▸ **Scene image comparisons**:

----

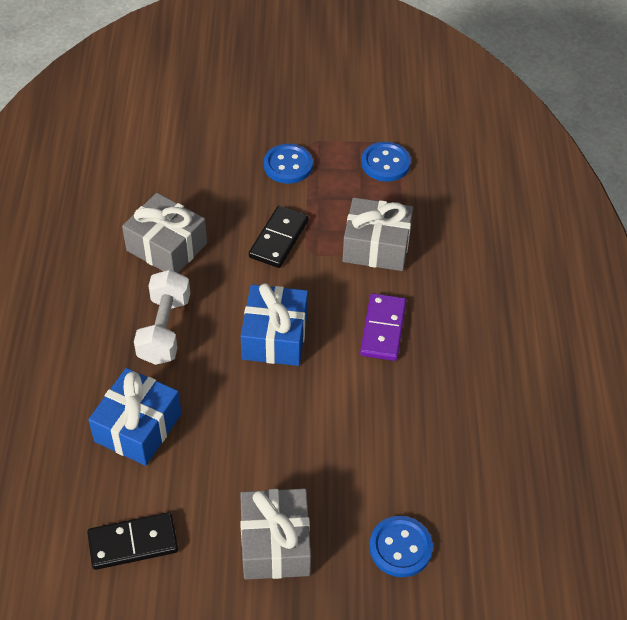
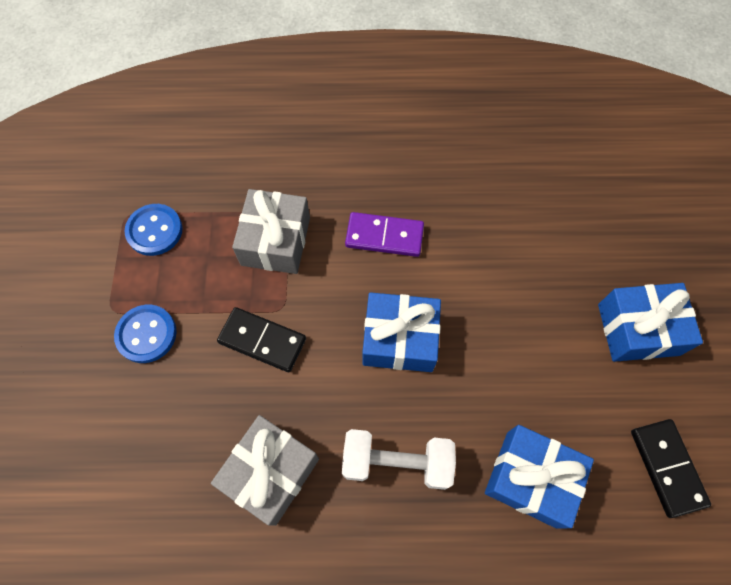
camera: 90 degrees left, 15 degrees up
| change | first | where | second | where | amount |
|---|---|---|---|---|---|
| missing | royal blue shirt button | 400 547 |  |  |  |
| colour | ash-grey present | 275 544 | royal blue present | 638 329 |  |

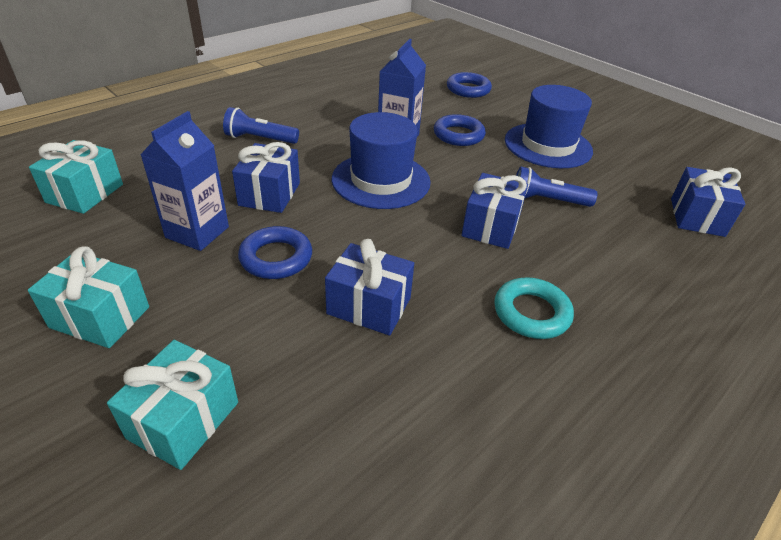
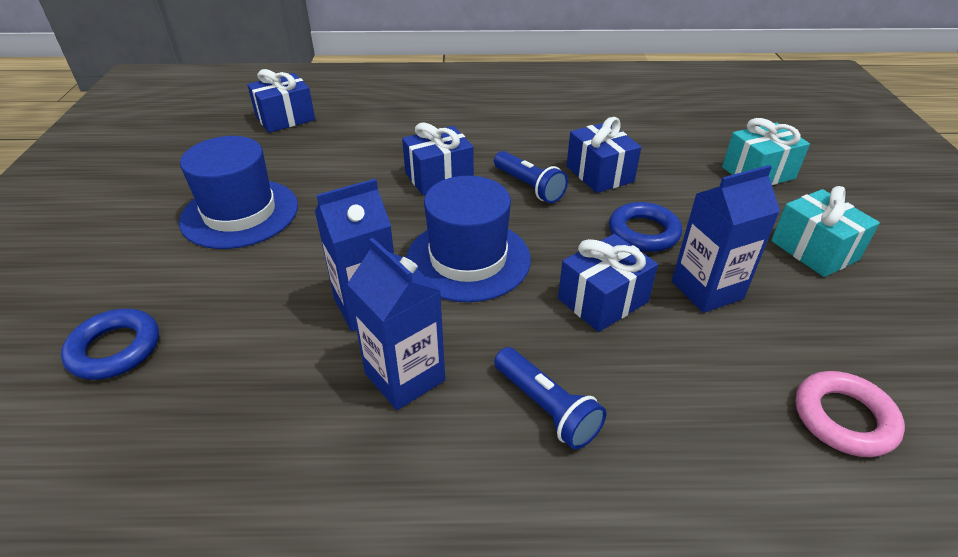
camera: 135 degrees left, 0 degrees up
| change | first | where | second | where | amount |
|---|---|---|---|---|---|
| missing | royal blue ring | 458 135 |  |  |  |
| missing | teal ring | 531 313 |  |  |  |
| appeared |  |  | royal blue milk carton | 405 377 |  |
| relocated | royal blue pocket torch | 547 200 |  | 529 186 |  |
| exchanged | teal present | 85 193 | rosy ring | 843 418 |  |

----

▸ **Requirement**:
Take the entries above and restate them word for word, minus their images.

▸ **Response to the task**:
camera: 90 degrees left, 15 degrees up
| change | first | where | second | where | amount |
|---|---|---|---|---|---|
| missing | royal blue shirt button | 400 547 |  |  |  |
| colour | ash-grey present | 275 544 | royal blue present | 638 329 |  |

camera: 135 degrees left, 0 degrees up
| change | first | where | second | where | amount |
|---|---|---|---|---|---|
| missing | royal blue ring | 458 135 |  |  |  |
| missing | teal ring | 531 313 |  |  |  |
| appeared |  |  | royal blue milk carton | 405 377 |  |
| relocated | royal blue pocket torch | 547 200 |  | 529 186 |  |
| exchanged | teal present | 85 193 | rosy ring | 843 418 |  |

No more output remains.